--- Supplied records Enclosed Below ---

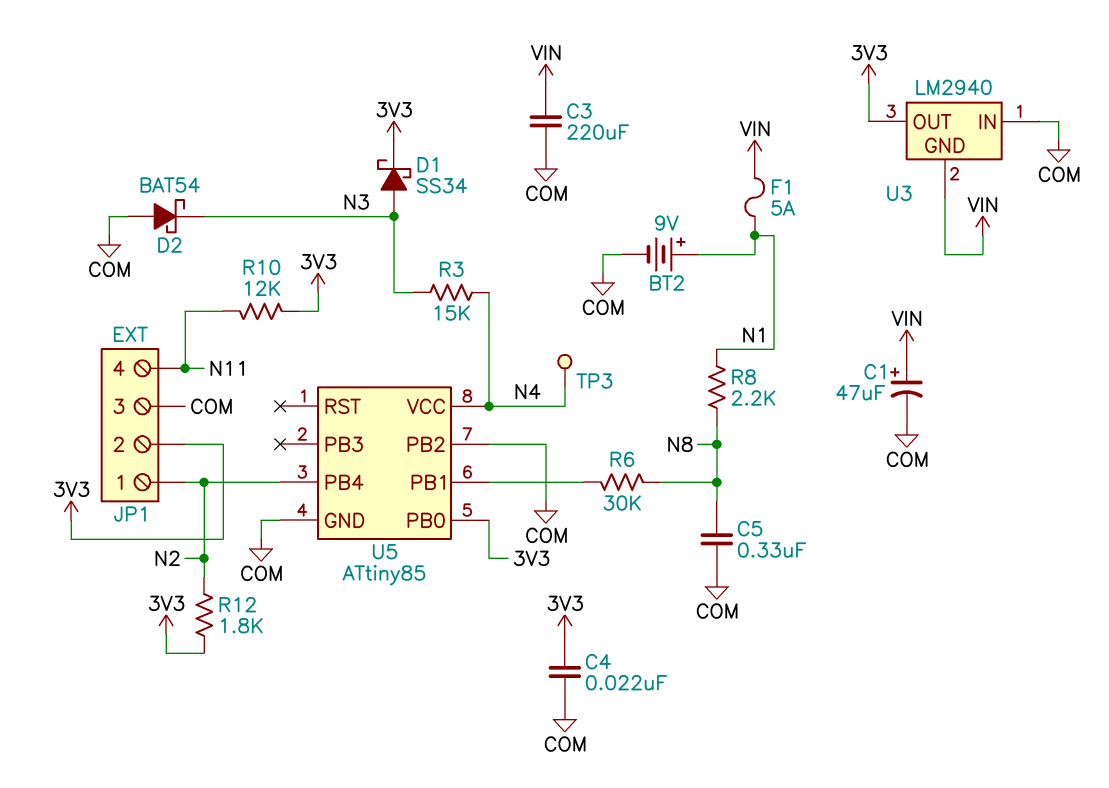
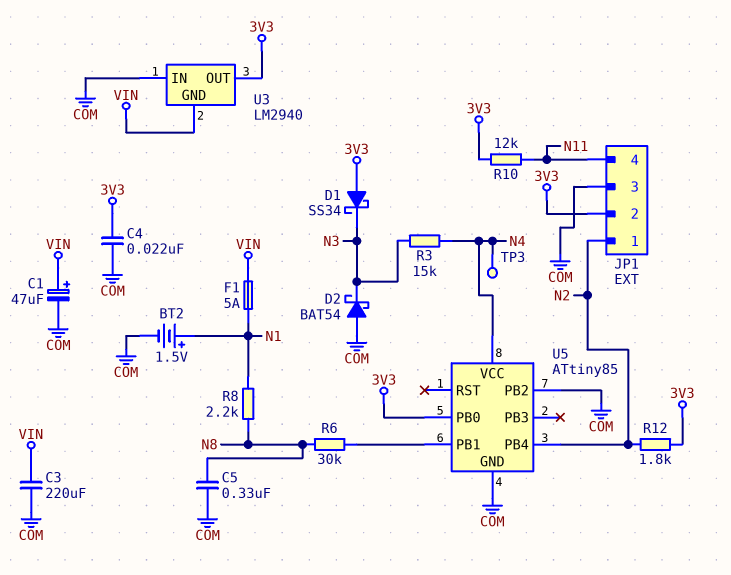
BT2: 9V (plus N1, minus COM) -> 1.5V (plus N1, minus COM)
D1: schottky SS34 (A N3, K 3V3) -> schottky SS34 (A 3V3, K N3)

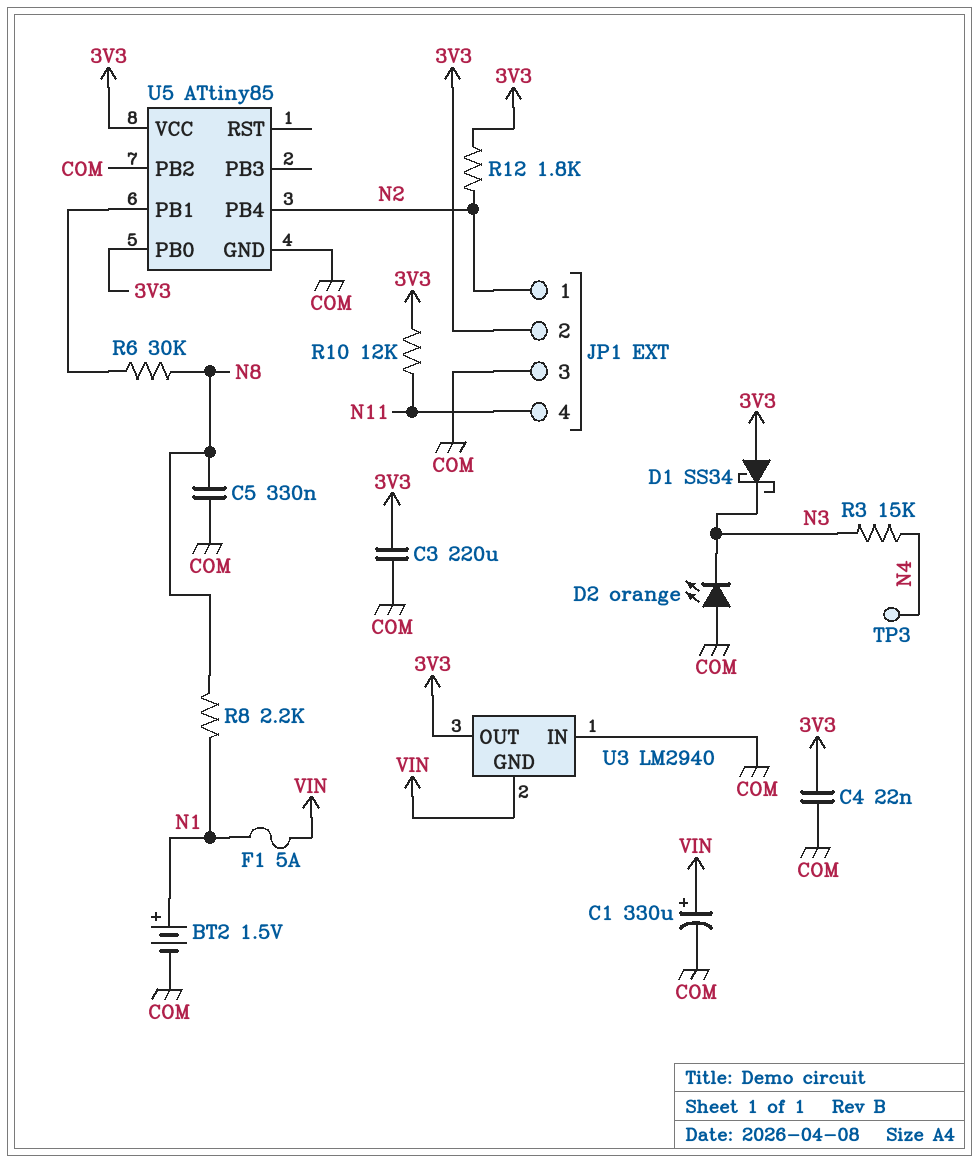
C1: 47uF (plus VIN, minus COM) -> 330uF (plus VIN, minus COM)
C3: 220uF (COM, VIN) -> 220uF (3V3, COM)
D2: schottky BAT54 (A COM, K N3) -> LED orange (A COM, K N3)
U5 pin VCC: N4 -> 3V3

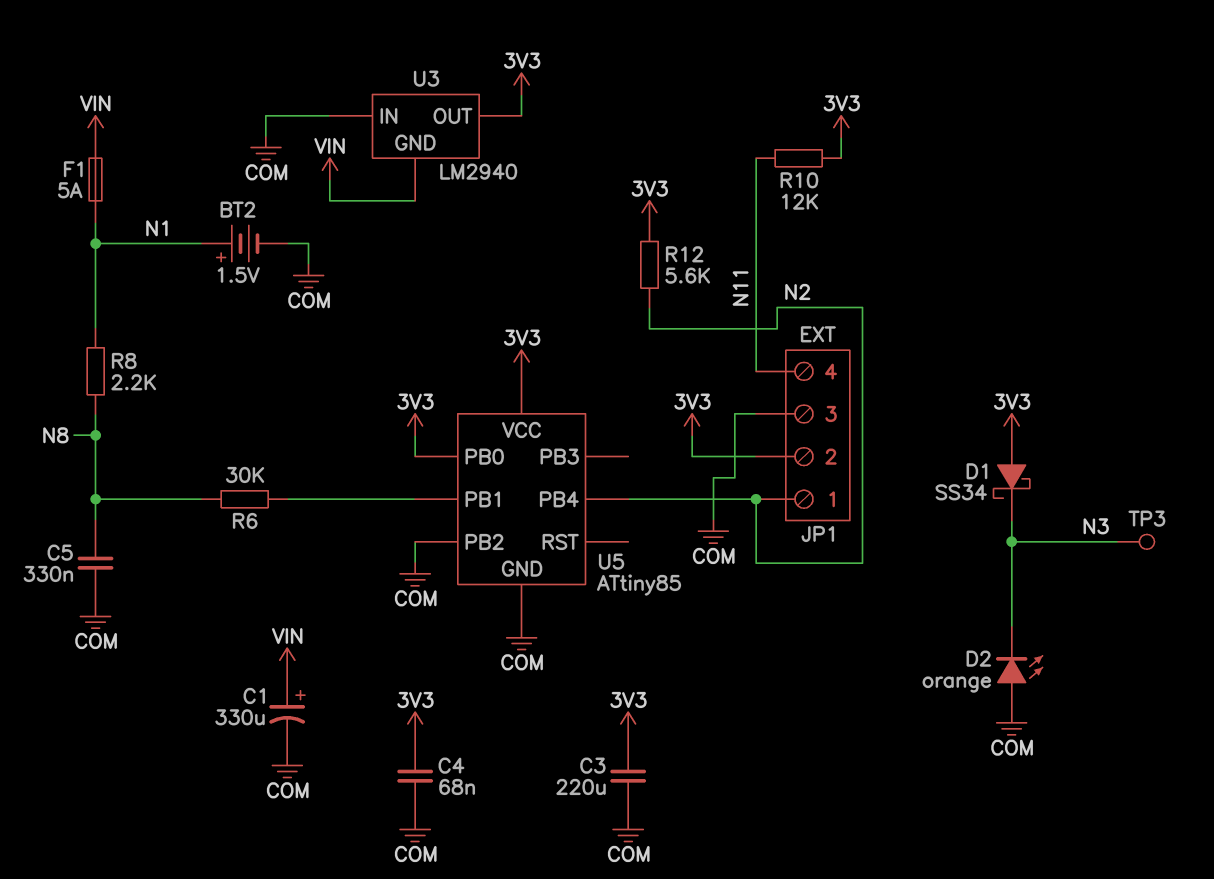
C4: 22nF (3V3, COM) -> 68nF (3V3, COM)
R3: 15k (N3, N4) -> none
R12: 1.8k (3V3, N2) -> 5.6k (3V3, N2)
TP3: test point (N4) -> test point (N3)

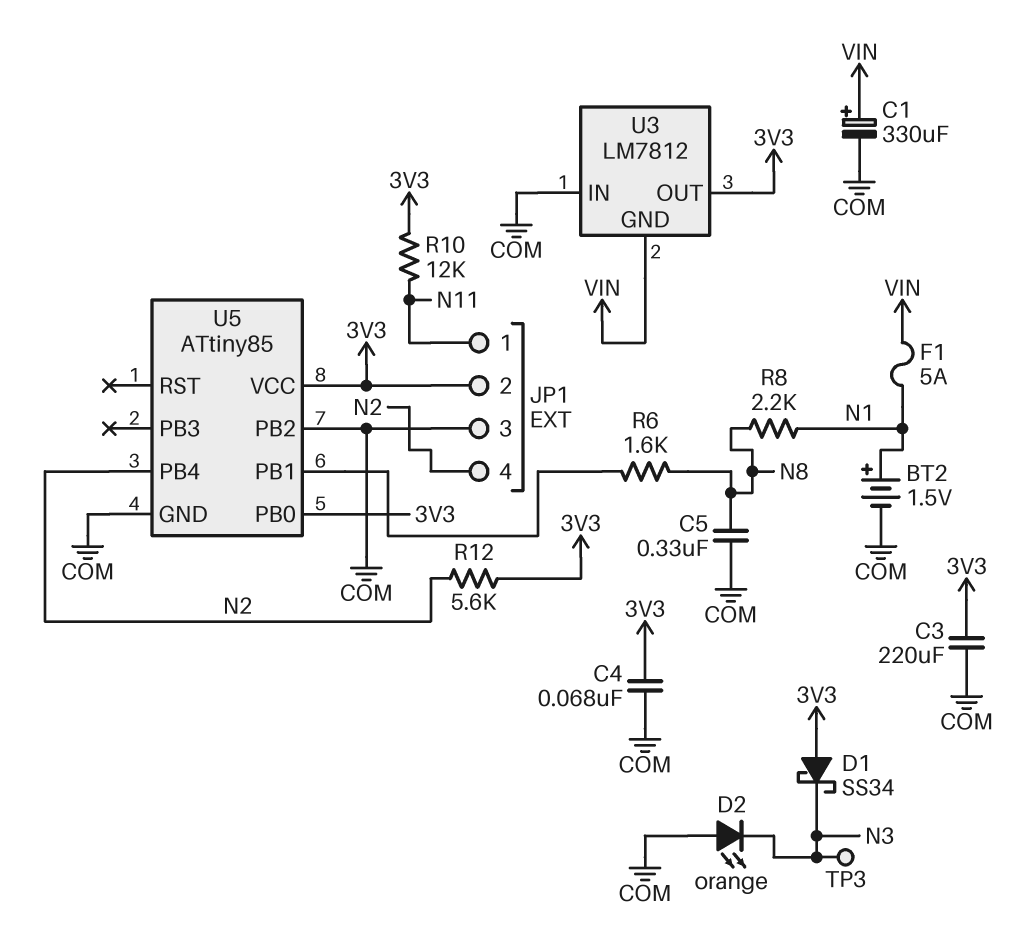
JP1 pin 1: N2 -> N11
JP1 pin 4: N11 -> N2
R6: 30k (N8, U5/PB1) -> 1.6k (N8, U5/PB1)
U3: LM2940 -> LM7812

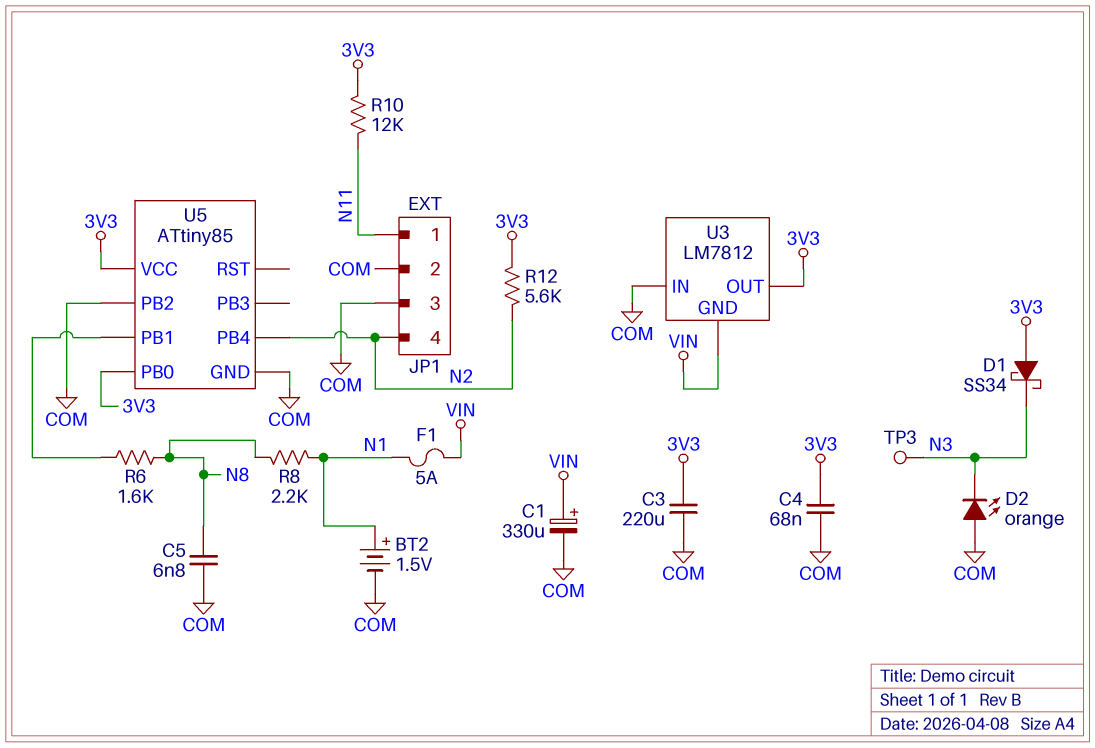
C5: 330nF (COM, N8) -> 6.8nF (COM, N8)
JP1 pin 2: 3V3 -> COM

--- End of Enclosed Supplied records ---

§ Problem to work on: Find each line in the records holding the string "schottky" and show it.

§ Answer:
D1: schottky SS34 (A N3, K 3V3) -> schottky SS34 (A 3V3, K N3)
D2: schottky BAT54 (A COM, K N3) -> LED orange (A COM, K N3)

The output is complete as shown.